- **Exercise goal**
All of the data goes into your copy exactly as written. Images do not.

- **Object state comparisons**
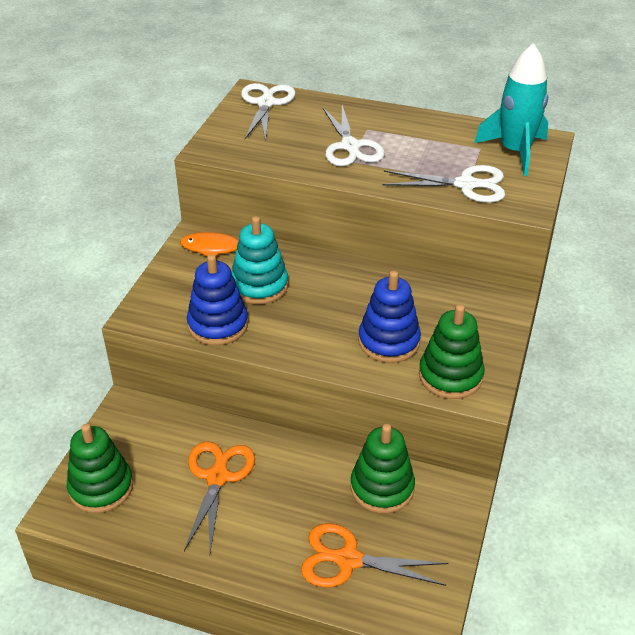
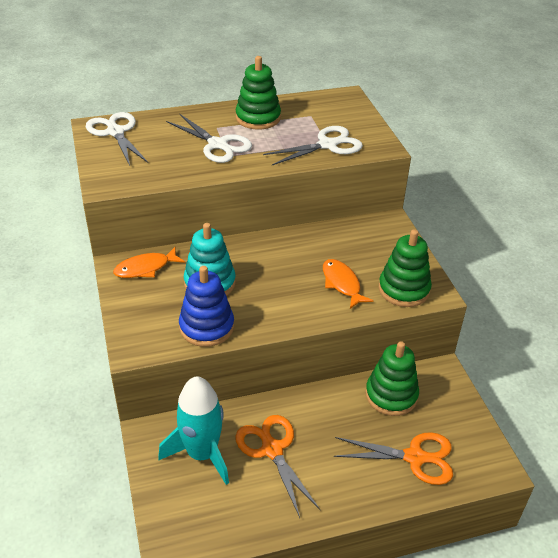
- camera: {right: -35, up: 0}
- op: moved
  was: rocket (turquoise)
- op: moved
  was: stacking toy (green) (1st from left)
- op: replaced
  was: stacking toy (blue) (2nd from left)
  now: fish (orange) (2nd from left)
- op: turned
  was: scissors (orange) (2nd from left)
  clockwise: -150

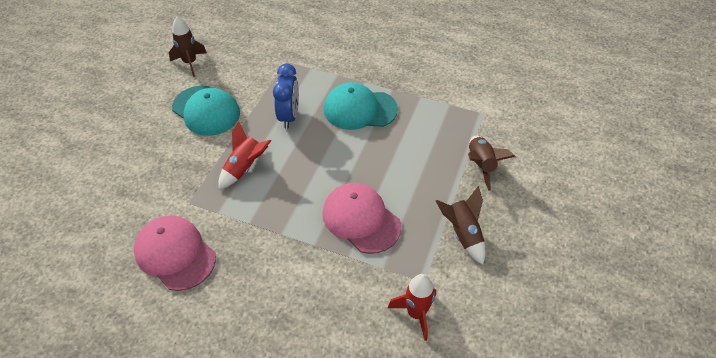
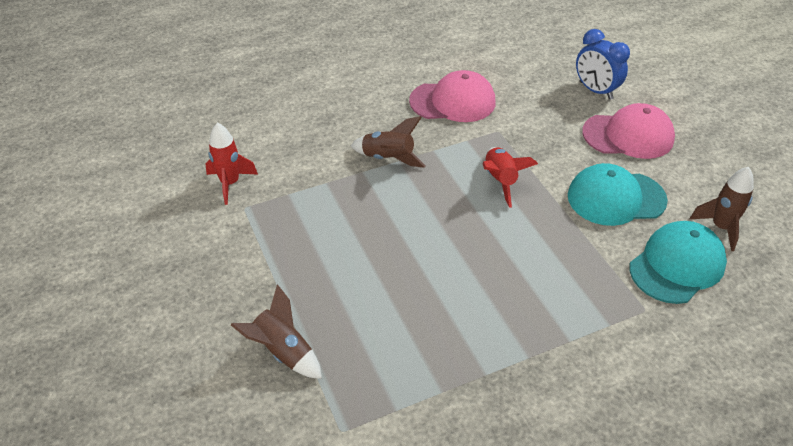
- camera: {right: 135, up: -5}
- op: moved
  was: rocket (brown) (2nd from left)
- op: moved
  was: clock (blue)
- op: moved
  was: cap (pink) (2nd from left)
- op: moved
  was: cap (turquoise) (2nd from left)

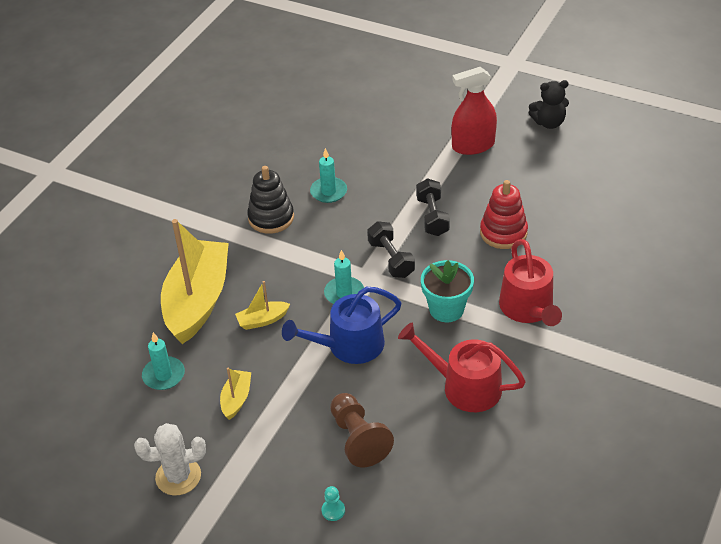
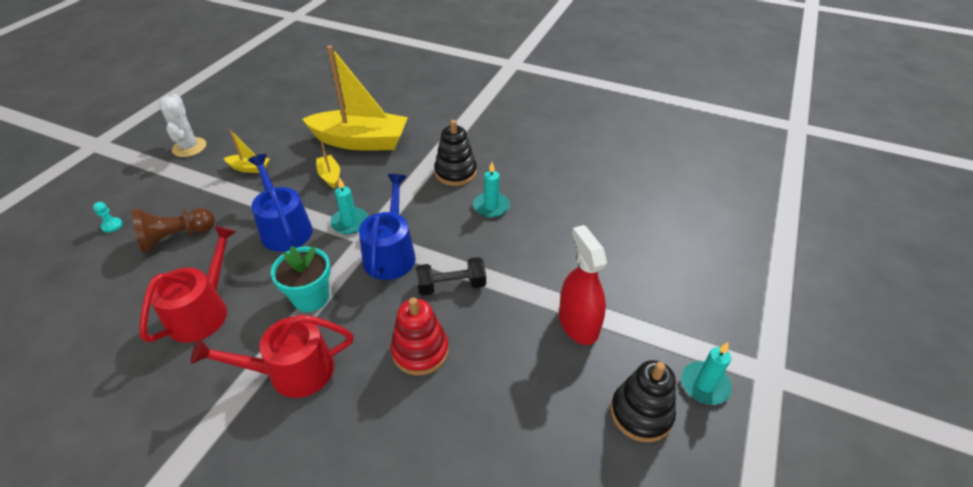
- camera: {right: 85, up: 0}
- op: replaced
  was: dumbbell (black) (1st from left)
  now: watering can (blue) (2nd from left)
- op: replaced
  was: teddy bear (black)
  now: stacking toy (black) (2nd from left)
- op: moved
  was: candle (turquoise) (1st from left in the first image)
  now: candle (turquoise) (3rd from left)

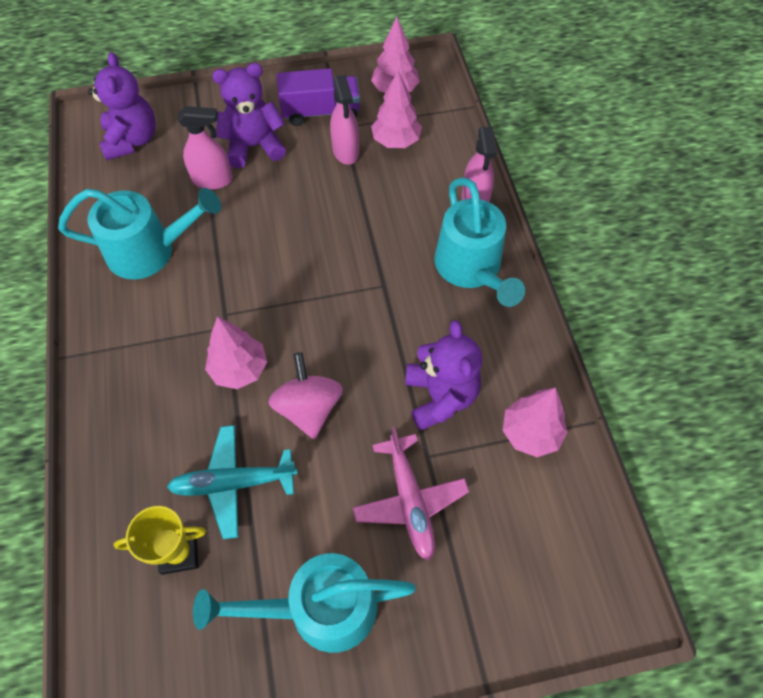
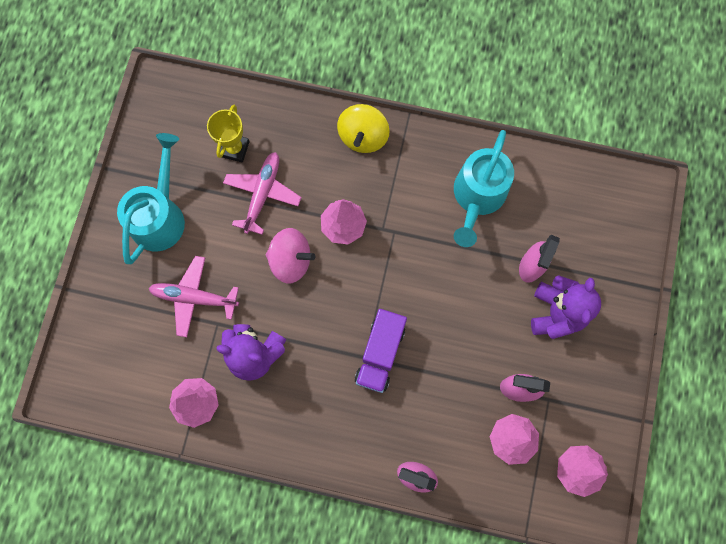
- camera: {right: 115, up: 15}
- op: recoloured
  was: plane (turquoise)
  now: plane (pink) (2nd from left)
- op: added
  now: spinning top (yellow)
- op: moved
  was: truck (purple)
- op: removed
  was: teddy bear (purple) (1st from left)
- op: removed
  was: watering can (turquoise) (3rd from left)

- **Answer to this problem**
- camera: {right: -35, up: 0}
- op: moved
  was: rocket (turquoise)
- op: moved
  was: stacking toy (green) (1st from left)
- op: replaced
  was: stacking toy (blue) (2nd from left)
  now: fish (orange) (2nd from left)
- op: turned
  was: scissors (orange) (2nd from left)
  clockwise: -150

- camera: {right: 135, up: -5}
- op: moved
  was: rocket (brown) (2nd from left)
- op: moved
  was: clock (blue)
- op: moved
  was: cap (pink) (2nd from left)
- op: moved
  was: cap (turquoise) (2nd from left)

- camera: {right: 85, up: 0}
- op: replaced
  was: dumbbell (black) (1st from left)
  now: watering can (blue) (2nd from left)
- op: replaced
  was: teddy bear (black)
  now: stacking toy (black) (2nd from left)
- op: moved
  was: candle (turquoise) (1st from left in the first image)
  now: candle (turquoise) (3rd from left)

- camera: {right: 115, up: 15}
- op: recoloured
  was: plane (turquoise)
  now: plane (pink) (2nd from left)
- op: added
  now: spinning top (yellow)
- op: moved
  was: truck (purple)
- op: removed
  was: teddy bear (purple) (1st from left)
- op: removed
  was: watering can (turquoise) (3rd from left)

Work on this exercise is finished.